Start of Block
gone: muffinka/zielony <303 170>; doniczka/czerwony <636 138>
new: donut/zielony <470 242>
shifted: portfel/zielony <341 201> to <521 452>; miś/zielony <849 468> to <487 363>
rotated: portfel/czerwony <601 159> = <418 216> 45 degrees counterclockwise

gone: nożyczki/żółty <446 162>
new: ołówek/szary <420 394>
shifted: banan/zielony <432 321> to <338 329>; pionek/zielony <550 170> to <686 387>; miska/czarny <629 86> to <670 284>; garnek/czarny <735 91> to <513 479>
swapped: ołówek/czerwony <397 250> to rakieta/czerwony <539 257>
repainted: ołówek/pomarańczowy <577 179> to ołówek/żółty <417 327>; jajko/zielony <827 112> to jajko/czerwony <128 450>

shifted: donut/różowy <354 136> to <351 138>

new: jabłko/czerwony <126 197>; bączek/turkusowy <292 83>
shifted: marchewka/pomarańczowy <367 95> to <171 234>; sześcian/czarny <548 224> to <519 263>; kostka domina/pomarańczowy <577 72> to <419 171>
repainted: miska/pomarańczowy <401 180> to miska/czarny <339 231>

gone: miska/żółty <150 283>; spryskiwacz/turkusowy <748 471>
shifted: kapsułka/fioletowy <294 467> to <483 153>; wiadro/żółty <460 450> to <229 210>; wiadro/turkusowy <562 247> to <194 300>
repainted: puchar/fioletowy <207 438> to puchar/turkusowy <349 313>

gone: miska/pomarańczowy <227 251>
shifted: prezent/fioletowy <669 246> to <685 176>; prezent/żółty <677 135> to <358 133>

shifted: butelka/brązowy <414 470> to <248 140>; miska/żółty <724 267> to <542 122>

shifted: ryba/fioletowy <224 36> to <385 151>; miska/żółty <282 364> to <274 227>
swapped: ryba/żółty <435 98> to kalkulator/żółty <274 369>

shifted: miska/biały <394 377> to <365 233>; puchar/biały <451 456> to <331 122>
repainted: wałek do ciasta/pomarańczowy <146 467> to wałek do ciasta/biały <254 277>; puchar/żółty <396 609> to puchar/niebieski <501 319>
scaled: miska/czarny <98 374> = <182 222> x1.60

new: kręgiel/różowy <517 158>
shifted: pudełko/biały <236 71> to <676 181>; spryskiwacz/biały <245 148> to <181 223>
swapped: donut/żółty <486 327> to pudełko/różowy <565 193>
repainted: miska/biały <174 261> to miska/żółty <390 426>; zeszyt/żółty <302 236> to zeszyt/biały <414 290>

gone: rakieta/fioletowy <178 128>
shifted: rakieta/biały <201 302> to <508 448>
End of Block
To do: Output the data in full, please, exactly as written.

Result below:
gone: muffinka/zielony <303 170>; doniczka/czerwony <636 138>
new: donut/zielony <470 242>
shifted: portfel/zielony <341 201> to <521 452>; miś/zielony <849 468> to <487 363>
rotated: portfel/czerwony <601 159> = <418 216> 45 degrees counterclockwise

gone: nożyczki/żółty <446 162>
new: ołówek/szary <420 394>
shifted: banan/zielony <432 321> to <338 329>; pionek/zielony <550 170> to <686 387>; miska/czarny <629 86> to <670 284>; garnek/czarny <735 91> to <513 479>
swapped: ołówek/czerwony <397 250> to rakieta/czerwony <539 257>
repainted: ołówek/pomarańczowy <577 179> to ołówek/żółty <417 327>; jajko/zielony <827 112> to jajko/czerwony <128 450>

shifted: donut/różowy <354 136> to <351 138>

new: jabłko/czerwony <126 197>; bączek/turkusowy <292 83>
shifted: marchewka/pomarańczowy <367 95> to <171 234>; sześcian/czarny <548 224> to <519 263>; kostka domina/pomarańczowy <577 72> to <419 171>
repainted: miska/pomarańczowy <401 180> to miska/czarny <339 231>

gone: miska/żółty <150 283>; spryskiwacz/turkusowy <748 471>
shifted: kapsułka/fioletowy <294 467> to <483 153>; wiadro/żółty <460 450> to <229 210>; wiadro/turkusowy <562 247> to <194 300>
repainted: puchar/fioletowy <207 438> to puchar/turkusowy <349 313>

gone: miska/pomarańczowy <227 251>
shifted: prezent/fioletowy <669 246> to <685 176>; prezent/żółty <677 135> to <358 133>

shifted: butelka/brązowy <414 470> to <248 140>; miska/żółty <724 267> to <542 122>

shifted: ryba/fioletowy <224 36> to <385 151>; miska/żółty <282 364> to <274 227>
swapped: ryba/żółty <435 98> to kalkulator/żółty <274 369>

shifted: miska/biały <394 377> to <365 233>; puchar/biały <451 456> to <331 122>
repainted: wałek do ciasta/pomarańczowy <146 467> to wałek do ciasta/biały <254 277>; puchar/żółty <396 609> to puchar/niebieski <501 319>
scaled: miska/czarny <98 374> = <182 222> x1.60

new: kręgiel/różowy <517 158>
shifted: pudełko/biały <236 71> to <676 181>; spryskiwacz/biały <245 148> to <181 223>
swapped: donut/żółty <486 327> to pudełko/różowy <565 193>
repainted: miska/biały <174 261> to miska/żółty <390 426>; zeszyt/żółty <302 236> to zeszyt/biały <414 290>

gone: rakieta/fioletowy <178 128>
shifted: rakieta/biały <201 302> to <508 448>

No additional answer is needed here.